Data provided
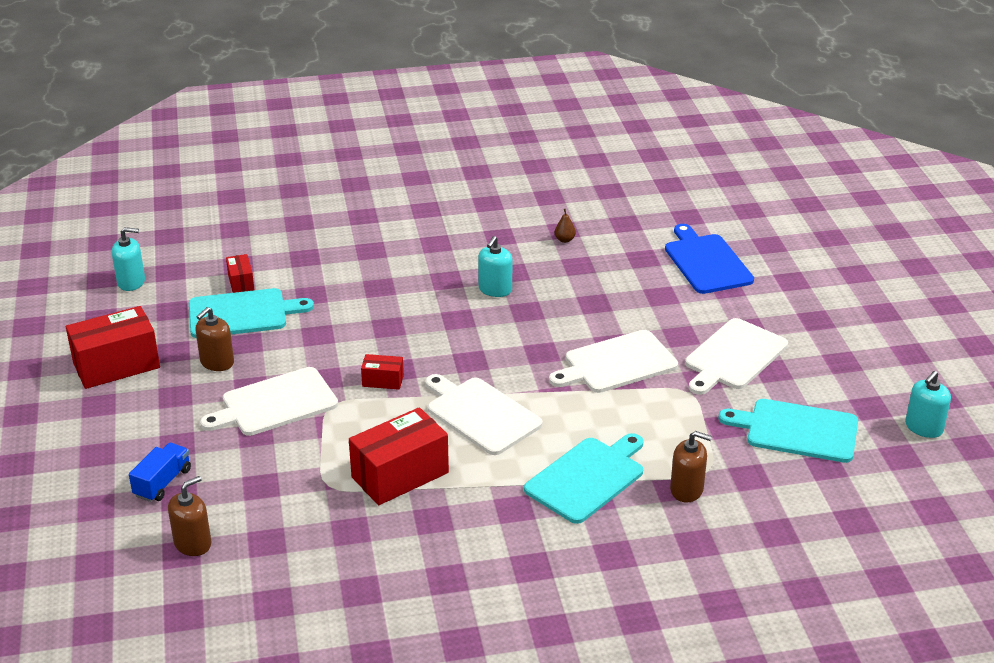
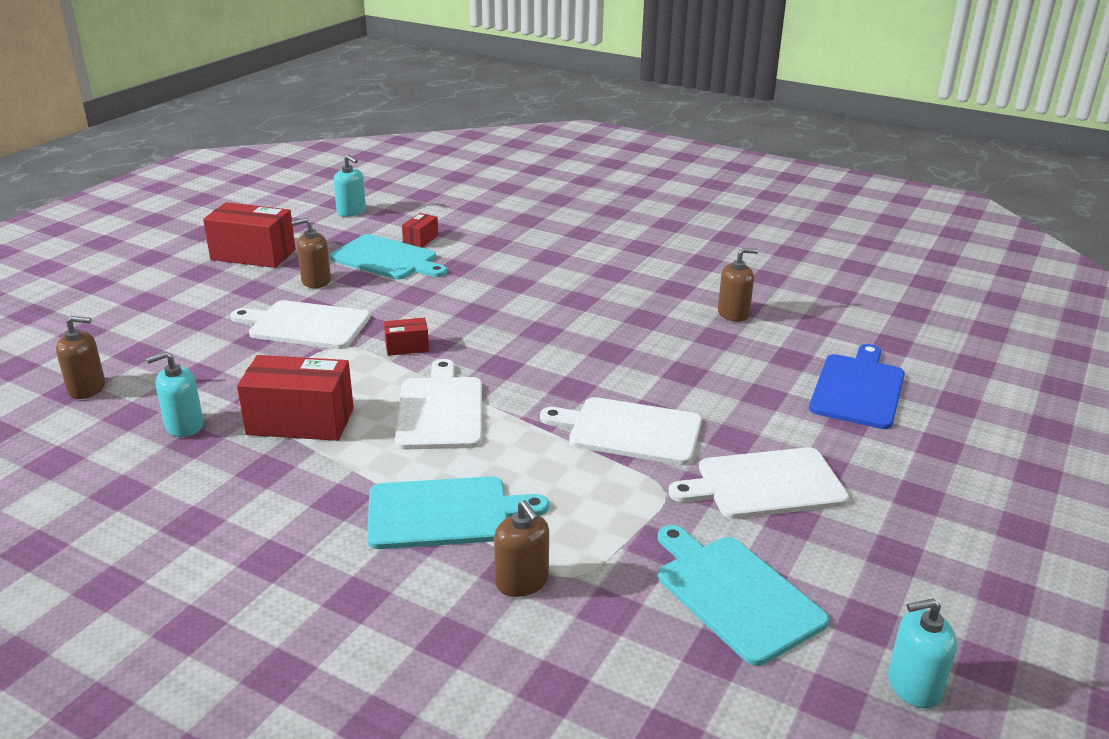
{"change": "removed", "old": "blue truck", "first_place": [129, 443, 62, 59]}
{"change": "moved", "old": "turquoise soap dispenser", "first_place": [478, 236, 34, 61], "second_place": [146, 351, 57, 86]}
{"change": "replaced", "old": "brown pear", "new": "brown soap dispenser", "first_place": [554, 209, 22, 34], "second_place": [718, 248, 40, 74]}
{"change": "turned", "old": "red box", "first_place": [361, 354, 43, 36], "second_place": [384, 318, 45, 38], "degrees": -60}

Work required
Full transcription of the material, exact in every line, without images.

Answer to the exercise
{"change": "removed", "old": "blue truck", "first_place": [129, 443, 62, 59]}
{"change": "moved", "old": "turquoise soap dispenser", "first_place": [478, 236, 34, 61], "second_place": [146, 351, 57, 86]}
{"change": "replaced", "old": "brown pear", "new": "brown soap dispenser", "first_place": [554, 209, 22, 34], "second_place": [718, 248, 40, 74]}
{"change": "turned", "old": "red box", "first_place": [361, 354, 43, 36], "second_place": [384, 318, 45, 38], "degrees": -60}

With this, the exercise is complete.